Task objective
Every record below should be repeated exactly. Omit the pictures.

[Records drawn from a dataset]
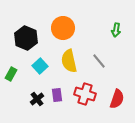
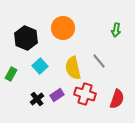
yellow semicircle: moved 4 px right, 7 px down
purple rectangle: rotated 64 degrees clockwise
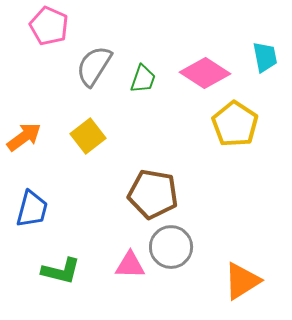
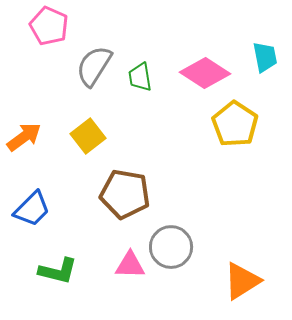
green trapezoid: moved 3 px left, 2 px up; rotated 152 degrees clockwise
brown pentagon: moved 28 px left
blue trapezoid: rotated 30 degrees clockwise
green L-shape: moved 3 px left
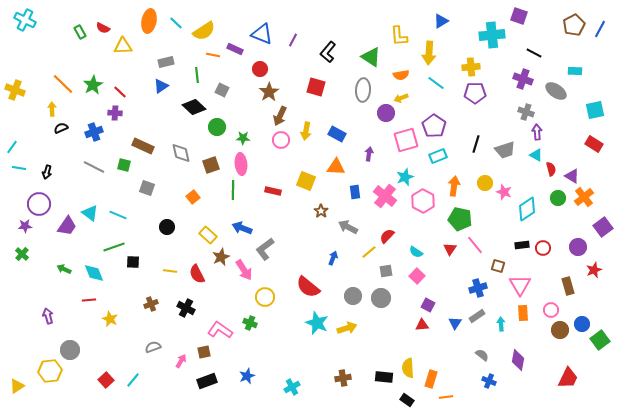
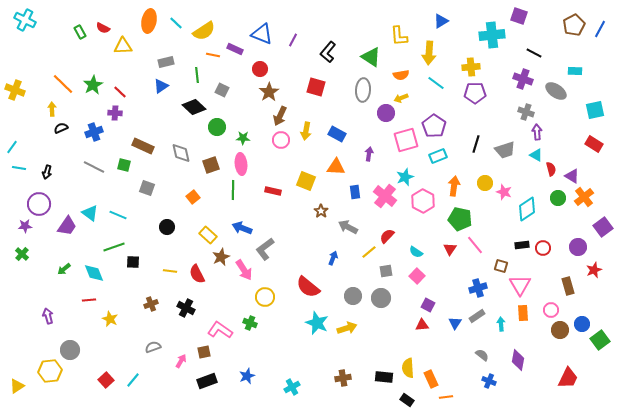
brown square at (498, 266): moved 3 px right
green arrow at (64, 269): rotated 64 degrees counterclockwise
orange rectangle at (431, 379): rotated 42 degrees counterclockwise
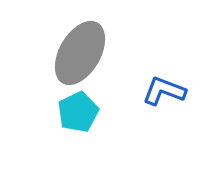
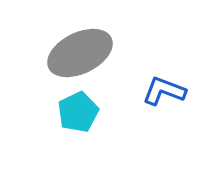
gray ellipse: rotated 34 degrees clockwise
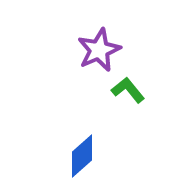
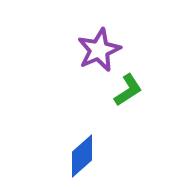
green L-shape: rotated 96 degrees clockwise
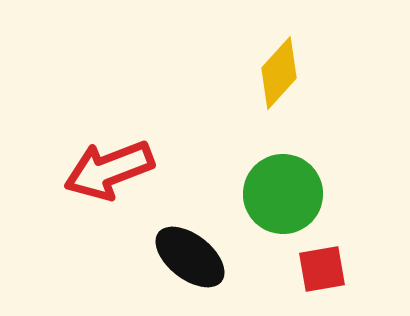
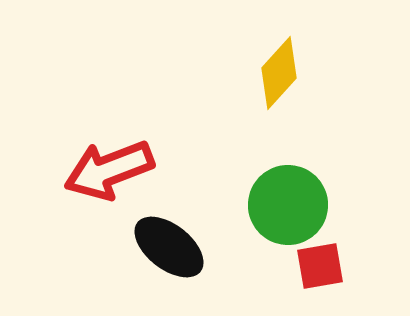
green circle: moved 5 px right, 11 px down
black ellipse: moved 21 px left, 10 px up
red square: moved 2 px left, 3 px up
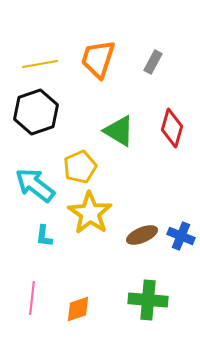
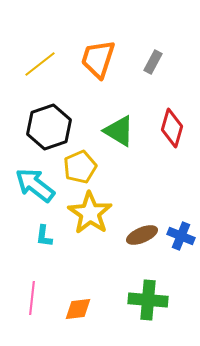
yellow line: rotated 28 degrees counterclockwise
black hexagon: moved 13 px right, 15 px down
orange diamond: rotated 12 degrees clockwise
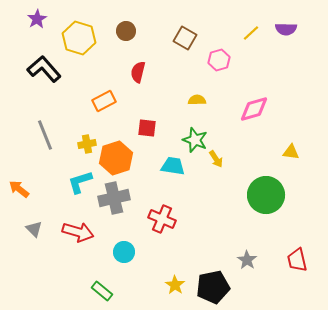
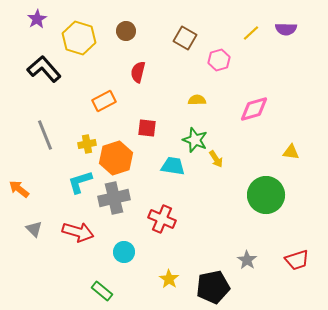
red trapezoid: rotated 95 degrees counterclockwise
yellow star: moved 6 px left, 6 px up
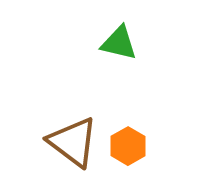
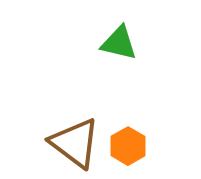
brown triangle: moved 2 px right, 1 px down
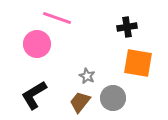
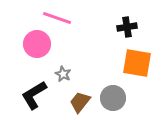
orange square: moved 1 px left
gray star: moved 24 px left, 2 px up
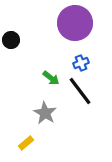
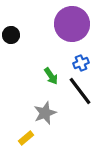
purple circle: moved 3 px left, 1 px down
black circle: moved 5 px up
green arrow: moved 2 px up; rotated 18 degrees clockwise
gray star: rotated 20 degrees clockwise
yellow rectangle: moved 5 px up
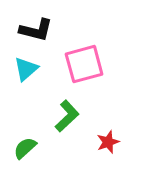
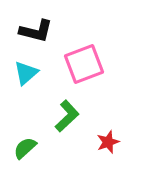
black L-shape: moved 1 px down
pink square: rotated 6 degrees counterclockwise
cyan triangle: moved 4 px down
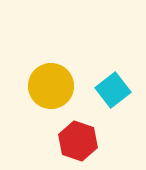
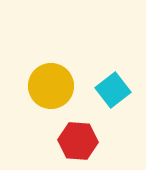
red hexagon: rotated 15 degrees counterclockwise
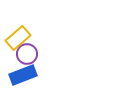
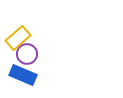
blue rectangle: rotated 44 degrees clockwise
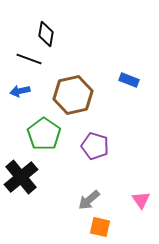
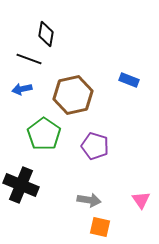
blue arrow: moved 2 px right, 2 px up
black cross: moved 8 px down; rotated 28 degrees counterclockwise
gray arrow: rotated 130 degrees counterclockwise
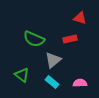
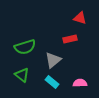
green semicircle: moved 9 px left, 8 px down; rotated 40 degrees counterclockwise
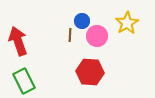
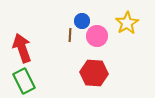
red arrow: moved 4 px right, 7 px down
red hexagon: moved 4 px right, 1 px down
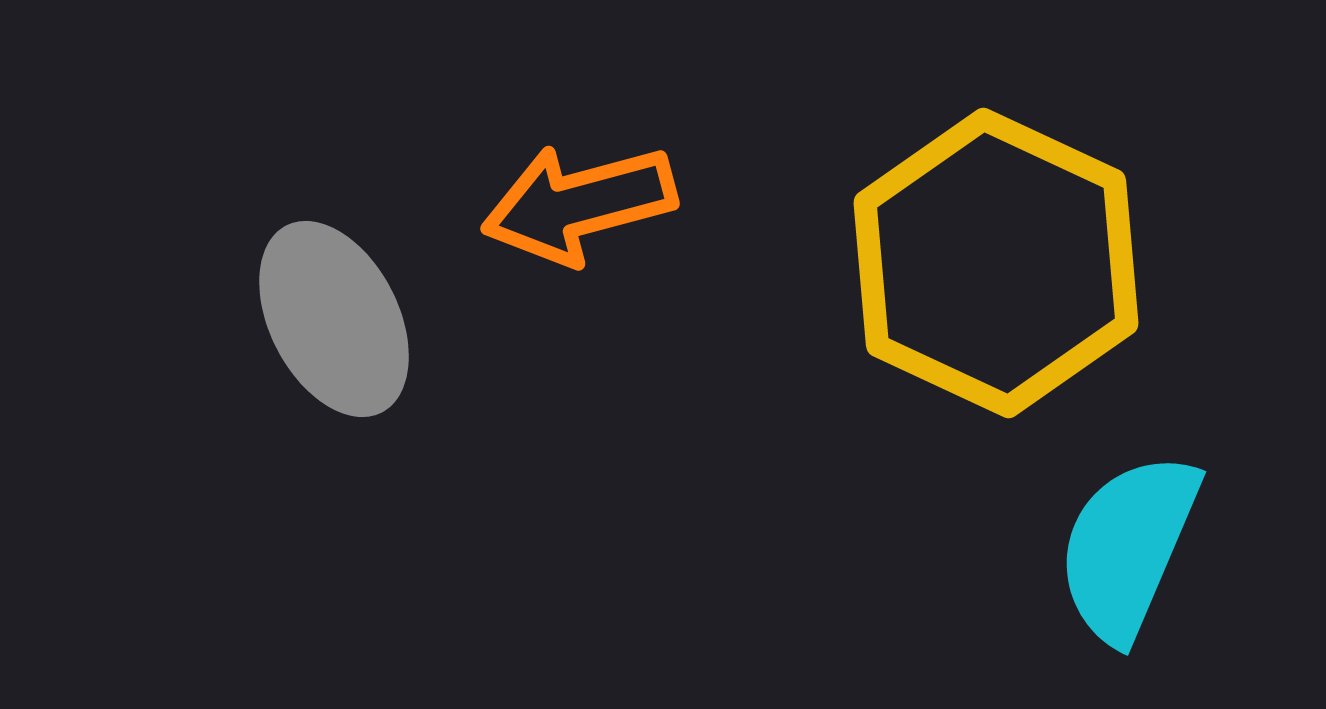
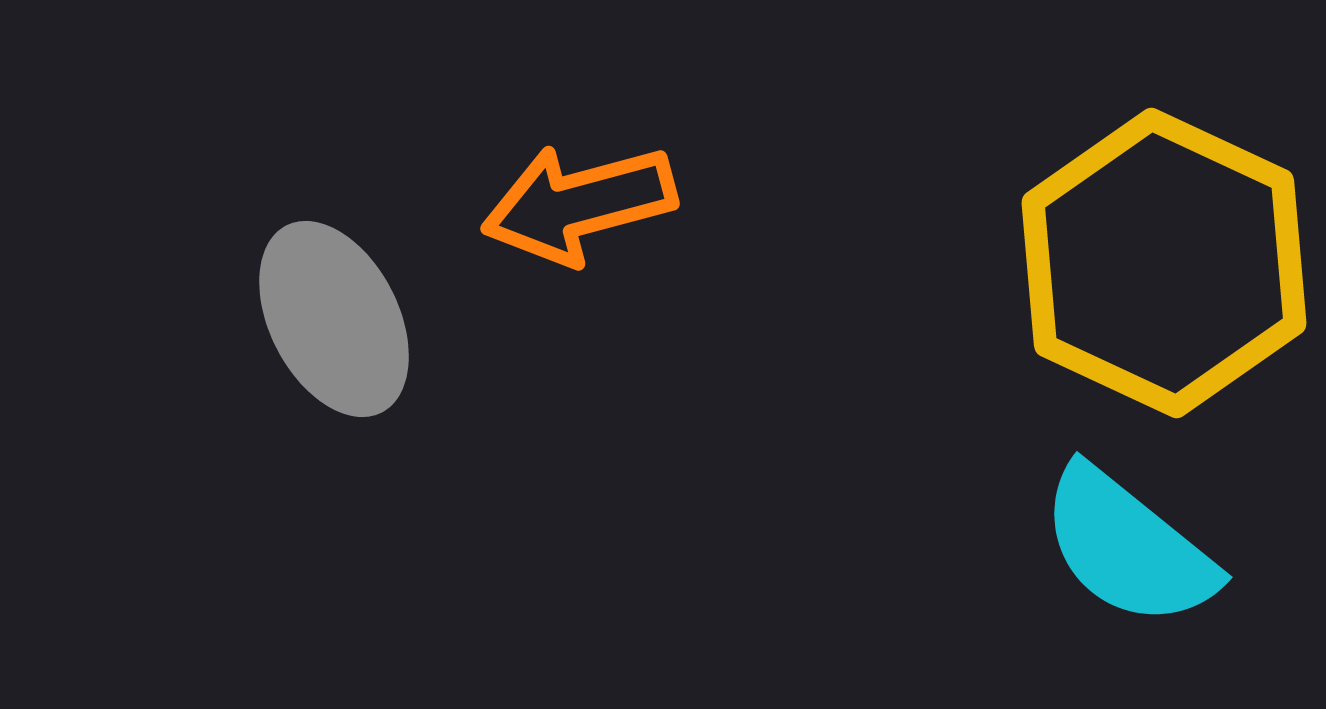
yellow hexagon: moved 168 px right
cyan semicircle: rotated 74 degrees counterclockwise
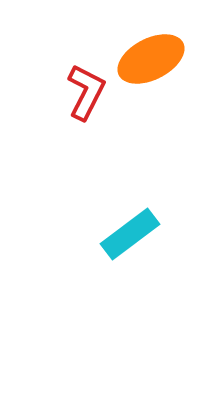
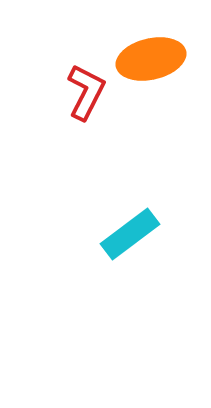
orange ellipse: rotated 14 degrees clockwise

Answer to the exercise
yellow semicircle: moved 4 px right, 7 px down
purple rectangle: rotated 64 degrees clockwise
green trapezoid: moved 3 px left, 2 px up; rotated 152 degrees clockwise
brown pentagon: moved 28 px left
blue trapezoid: rotated 30 degrees clockwise
green L-shape: moved 3 px left
brown square at (498, 266): moved 3 px right
green arrow at (64, 269): rotated 64 degrees counterclockwise
orange rectangle at (431, 379): rotated 42 degrees counterclockwise
gray ellipse: rotated 34 degrees clockwise
green L-shape: rotated 96 degrees clockwise
green circle: moved 5 px right, 11 px down
black ellipse: moved 21 px left, 10 px up
red square: moved 2 px left, 3 px up
yellow line: rotated 28 degrees counterclockwise
black hexagon: moved 13 px right, 15 px down
orange diamond: rotated 12 degrees clockwise
red trapezoid: rotated 95 degrees counterclockwise
yellow star: moved 6 px left, 6 px up
brown triangle: moved 2 px right, 1 px down
orange square: moved 1 px left
gray star: moved 24 px left, 2 px up
purple circle: moved 3 px left, 1 px down
black circle: moved 5 px up
green arrow: moved 2 px up; rotated 18 degrees clockwise
gray star: rotated 20 degrees clockwise
yellow rectangle: moved 5 px up
black L-shape: moved 1 px down
pink square: rotated 6 degrees counterclockwise
cyan triangle: moved 4 px down
red hexagon: rotated 15 degrees counterclockwise
blue rectangle: rotated 44 degrees clockwise
blue arrow: moved 2 px right, 2 px up
black cross: moved 8 px down; rotated 28 degrees counterclockwise
gray arrow: rotated 130 degrees counterclockwise
green semicircle: moved 9 px left, 8 px down; rotated 40 degrees counterclockwise
red arrow: moved 4 px right, 7 px down
red hexagon: moved 4 px right, 1 px down
yellow hexagon: moved 168 px right
cyan semicircle: rotated 74 degrees counterclockwise
orange ellipse: rotated 14 degrees clockwise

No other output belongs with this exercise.